WHAT TO PRODUCE — Look over the entries and say how many lines include the word "JACK". Only the number, please.
==== GIVEN RECORDS
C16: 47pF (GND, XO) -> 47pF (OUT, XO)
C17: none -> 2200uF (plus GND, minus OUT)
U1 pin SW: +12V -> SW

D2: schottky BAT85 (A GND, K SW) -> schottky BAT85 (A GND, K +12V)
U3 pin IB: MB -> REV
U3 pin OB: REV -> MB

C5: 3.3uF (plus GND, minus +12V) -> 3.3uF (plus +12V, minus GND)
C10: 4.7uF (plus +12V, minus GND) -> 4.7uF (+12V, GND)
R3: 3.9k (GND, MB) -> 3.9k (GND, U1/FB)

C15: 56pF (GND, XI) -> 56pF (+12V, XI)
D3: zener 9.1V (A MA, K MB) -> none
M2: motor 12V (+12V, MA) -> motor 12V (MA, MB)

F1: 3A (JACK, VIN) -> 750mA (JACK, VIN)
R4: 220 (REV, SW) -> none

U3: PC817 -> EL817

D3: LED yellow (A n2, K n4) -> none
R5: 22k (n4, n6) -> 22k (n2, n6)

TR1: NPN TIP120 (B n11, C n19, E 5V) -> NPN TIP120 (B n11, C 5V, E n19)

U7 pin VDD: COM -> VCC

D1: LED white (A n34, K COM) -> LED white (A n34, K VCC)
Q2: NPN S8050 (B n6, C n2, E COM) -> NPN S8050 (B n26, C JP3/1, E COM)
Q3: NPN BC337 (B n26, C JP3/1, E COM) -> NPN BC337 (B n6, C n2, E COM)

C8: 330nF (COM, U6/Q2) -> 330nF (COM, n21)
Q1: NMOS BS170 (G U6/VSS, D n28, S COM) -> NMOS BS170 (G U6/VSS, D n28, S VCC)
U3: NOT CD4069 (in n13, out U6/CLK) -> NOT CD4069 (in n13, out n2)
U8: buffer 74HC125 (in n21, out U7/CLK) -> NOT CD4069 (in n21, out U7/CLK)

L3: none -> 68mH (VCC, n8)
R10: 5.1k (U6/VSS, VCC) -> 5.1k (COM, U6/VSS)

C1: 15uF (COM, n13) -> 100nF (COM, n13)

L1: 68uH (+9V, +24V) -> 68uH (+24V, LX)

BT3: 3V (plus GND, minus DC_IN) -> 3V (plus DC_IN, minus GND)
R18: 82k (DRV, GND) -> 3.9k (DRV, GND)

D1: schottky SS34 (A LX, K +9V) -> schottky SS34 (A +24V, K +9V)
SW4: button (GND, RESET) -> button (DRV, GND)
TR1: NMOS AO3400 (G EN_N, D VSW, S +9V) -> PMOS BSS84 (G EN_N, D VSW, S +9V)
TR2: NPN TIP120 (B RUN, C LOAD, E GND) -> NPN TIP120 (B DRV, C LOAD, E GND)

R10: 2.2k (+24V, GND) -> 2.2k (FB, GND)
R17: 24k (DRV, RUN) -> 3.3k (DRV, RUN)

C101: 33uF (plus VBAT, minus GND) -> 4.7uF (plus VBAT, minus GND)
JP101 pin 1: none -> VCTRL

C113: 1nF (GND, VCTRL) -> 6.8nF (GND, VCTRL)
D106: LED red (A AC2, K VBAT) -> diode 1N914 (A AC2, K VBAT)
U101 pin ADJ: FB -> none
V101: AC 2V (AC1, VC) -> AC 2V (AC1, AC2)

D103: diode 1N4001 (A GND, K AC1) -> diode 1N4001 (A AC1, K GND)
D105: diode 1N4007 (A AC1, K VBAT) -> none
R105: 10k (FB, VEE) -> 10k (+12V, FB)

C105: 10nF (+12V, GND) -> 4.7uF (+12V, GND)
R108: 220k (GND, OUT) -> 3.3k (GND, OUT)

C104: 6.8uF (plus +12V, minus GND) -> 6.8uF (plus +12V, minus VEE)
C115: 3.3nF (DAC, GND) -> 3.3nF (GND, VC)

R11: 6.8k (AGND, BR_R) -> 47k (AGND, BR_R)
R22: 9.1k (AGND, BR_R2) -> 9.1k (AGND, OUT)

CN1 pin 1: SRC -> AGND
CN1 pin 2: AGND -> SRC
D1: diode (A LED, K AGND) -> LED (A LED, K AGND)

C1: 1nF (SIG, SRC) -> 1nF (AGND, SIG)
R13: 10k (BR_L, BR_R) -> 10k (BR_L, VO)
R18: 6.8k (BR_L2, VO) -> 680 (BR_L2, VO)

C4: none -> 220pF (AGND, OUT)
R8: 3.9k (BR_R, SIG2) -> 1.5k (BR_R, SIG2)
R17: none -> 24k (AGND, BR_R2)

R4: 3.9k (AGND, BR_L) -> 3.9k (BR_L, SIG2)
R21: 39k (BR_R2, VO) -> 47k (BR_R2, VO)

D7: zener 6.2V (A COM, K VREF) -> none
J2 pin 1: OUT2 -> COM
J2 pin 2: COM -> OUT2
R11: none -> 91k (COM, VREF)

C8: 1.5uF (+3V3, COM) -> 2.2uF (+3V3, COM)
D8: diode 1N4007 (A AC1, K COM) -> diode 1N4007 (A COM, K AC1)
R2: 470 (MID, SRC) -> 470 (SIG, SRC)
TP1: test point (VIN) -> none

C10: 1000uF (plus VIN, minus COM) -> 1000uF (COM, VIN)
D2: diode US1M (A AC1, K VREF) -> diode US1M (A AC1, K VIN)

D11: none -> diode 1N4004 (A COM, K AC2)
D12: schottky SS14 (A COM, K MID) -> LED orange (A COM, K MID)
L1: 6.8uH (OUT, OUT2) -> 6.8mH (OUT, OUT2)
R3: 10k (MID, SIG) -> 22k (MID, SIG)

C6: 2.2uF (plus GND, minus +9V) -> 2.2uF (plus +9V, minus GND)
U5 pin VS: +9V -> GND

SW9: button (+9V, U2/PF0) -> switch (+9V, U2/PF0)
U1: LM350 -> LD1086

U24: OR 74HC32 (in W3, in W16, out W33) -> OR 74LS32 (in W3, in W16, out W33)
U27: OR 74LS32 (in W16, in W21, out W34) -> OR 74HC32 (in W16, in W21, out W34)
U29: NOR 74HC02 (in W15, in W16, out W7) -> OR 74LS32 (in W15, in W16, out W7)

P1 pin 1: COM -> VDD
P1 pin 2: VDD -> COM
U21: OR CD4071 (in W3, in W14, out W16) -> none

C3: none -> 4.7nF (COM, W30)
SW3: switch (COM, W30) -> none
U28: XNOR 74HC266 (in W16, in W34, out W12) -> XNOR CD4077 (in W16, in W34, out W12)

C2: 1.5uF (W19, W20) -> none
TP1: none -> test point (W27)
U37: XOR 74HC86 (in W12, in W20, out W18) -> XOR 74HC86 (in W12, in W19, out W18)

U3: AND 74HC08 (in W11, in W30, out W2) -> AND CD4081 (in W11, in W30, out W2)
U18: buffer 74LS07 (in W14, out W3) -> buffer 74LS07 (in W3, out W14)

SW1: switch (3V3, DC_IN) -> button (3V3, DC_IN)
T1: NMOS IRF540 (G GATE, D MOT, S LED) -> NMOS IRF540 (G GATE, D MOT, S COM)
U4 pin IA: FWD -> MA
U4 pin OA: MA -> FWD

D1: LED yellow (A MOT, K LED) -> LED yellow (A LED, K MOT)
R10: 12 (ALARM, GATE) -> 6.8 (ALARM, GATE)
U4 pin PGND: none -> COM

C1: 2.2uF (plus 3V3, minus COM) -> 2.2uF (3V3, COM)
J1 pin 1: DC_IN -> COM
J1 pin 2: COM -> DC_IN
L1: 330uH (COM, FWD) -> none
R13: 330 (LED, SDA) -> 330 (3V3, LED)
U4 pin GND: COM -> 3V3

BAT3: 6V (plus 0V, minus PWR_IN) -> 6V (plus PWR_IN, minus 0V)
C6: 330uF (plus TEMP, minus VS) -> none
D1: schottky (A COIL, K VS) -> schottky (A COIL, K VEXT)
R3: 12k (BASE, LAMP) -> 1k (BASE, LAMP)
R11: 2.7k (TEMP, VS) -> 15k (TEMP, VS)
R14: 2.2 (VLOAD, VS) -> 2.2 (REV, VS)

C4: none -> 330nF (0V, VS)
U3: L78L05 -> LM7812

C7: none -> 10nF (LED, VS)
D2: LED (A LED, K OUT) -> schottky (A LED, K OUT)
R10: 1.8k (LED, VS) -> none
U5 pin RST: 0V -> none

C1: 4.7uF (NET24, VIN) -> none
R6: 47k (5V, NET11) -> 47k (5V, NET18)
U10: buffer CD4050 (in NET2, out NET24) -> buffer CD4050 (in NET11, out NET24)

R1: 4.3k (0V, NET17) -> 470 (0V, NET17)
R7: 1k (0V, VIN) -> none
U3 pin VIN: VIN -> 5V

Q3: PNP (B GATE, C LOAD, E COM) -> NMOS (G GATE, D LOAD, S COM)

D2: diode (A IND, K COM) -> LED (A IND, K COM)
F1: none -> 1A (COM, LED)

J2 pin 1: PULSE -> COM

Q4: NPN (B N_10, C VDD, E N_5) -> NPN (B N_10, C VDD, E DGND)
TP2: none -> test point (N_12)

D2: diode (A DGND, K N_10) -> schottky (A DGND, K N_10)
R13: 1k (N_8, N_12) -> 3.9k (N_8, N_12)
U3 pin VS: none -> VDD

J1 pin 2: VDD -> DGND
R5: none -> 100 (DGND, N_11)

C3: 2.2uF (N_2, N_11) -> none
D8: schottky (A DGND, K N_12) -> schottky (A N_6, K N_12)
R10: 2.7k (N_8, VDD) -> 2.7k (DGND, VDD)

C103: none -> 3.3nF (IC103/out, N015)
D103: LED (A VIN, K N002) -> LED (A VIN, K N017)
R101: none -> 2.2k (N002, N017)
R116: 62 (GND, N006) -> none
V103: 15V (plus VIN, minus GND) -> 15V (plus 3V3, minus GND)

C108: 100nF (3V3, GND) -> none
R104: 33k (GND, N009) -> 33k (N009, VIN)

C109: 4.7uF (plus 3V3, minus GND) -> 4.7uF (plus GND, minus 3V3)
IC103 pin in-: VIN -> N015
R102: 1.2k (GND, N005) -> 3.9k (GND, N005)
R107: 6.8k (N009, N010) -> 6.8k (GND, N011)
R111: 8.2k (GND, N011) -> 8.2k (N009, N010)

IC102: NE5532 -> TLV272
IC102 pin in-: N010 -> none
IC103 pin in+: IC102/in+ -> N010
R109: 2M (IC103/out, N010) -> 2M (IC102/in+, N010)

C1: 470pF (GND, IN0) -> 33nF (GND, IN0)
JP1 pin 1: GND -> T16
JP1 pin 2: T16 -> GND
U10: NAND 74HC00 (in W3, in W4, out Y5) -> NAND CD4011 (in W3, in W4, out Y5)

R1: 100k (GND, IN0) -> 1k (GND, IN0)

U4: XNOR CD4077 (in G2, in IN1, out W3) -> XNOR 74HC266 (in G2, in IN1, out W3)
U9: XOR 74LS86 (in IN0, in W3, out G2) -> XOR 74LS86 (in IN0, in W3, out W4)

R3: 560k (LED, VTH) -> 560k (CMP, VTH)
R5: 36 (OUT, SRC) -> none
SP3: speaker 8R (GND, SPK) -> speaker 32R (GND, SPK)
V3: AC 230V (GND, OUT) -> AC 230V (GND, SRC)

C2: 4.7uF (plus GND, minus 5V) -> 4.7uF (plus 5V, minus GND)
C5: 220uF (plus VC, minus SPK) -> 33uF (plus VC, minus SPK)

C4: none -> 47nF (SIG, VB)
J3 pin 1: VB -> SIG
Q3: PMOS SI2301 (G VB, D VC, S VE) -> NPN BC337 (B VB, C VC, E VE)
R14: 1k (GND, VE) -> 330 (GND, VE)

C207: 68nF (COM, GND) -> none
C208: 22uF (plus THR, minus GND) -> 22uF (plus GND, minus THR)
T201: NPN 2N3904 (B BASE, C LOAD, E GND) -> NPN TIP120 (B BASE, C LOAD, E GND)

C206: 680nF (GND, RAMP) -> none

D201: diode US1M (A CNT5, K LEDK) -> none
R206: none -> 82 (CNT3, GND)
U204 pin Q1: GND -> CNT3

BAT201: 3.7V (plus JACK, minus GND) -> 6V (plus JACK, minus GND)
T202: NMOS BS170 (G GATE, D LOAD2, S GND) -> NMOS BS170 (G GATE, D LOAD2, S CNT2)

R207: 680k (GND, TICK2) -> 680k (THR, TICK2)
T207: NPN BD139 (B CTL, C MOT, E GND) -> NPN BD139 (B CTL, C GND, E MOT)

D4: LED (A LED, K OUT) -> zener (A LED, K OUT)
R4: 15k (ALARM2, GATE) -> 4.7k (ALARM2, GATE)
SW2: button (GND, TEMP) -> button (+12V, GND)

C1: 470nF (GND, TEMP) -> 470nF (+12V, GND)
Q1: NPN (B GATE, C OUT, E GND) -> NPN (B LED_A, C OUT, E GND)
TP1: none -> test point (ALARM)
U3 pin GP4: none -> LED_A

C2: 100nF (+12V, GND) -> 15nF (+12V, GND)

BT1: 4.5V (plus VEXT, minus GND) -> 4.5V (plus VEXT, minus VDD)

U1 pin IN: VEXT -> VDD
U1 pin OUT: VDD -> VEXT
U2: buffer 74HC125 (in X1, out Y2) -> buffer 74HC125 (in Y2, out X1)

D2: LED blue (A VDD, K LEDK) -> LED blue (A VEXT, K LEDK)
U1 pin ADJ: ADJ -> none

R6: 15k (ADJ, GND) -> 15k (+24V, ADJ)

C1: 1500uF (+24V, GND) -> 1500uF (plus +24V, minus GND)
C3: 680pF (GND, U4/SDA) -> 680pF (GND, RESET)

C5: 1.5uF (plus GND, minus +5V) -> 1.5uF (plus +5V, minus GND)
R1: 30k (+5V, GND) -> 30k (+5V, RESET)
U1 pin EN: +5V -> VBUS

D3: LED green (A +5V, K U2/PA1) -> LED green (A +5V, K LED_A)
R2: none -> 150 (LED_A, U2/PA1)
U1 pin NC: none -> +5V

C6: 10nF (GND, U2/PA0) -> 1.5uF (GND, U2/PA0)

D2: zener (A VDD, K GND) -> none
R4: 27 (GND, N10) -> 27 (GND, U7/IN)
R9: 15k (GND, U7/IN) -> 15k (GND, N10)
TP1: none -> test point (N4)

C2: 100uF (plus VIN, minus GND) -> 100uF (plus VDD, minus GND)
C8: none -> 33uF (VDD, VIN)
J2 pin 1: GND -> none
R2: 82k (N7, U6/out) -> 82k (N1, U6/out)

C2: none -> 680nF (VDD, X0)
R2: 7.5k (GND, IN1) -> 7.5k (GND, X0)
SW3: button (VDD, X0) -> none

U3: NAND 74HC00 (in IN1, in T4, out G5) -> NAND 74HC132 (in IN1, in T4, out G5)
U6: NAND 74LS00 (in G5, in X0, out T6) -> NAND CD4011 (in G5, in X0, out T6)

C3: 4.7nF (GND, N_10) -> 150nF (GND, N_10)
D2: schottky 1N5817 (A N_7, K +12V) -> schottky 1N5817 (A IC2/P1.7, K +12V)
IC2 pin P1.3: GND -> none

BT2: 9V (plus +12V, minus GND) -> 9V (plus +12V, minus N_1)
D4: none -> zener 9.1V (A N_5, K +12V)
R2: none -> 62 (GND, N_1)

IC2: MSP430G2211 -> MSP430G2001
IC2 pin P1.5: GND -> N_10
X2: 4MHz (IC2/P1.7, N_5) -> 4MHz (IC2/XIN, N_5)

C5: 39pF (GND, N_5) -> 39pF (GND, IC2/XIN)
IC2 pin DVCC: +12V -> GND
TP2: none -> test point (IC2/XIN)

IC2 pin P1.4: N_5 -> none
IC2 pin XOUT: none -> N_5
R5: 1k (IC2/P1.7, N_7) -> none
========
YOUR SOLUTION — 2